Check every line of the material below, and show those that contain "brush".

====== Provided information ======

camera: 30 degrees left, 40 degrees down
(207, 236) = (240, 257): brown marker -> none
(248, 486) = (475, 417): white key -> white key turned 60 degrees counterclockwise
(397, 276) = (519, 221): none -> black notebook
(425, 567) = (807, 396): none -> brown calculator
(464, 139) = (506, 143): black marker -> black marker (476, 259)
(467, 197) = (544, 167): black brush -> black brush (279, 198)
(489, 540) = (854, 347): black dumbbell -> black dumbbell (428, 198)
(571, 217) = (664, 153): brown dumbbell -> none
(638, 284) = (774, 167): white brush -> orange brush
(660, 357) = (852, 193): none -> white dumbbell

======

## Your solution:
(467, 197) = (544, 167): black brush -> black brush (279, 198)
(638, 284) = (774, 167): white brush -> orange brush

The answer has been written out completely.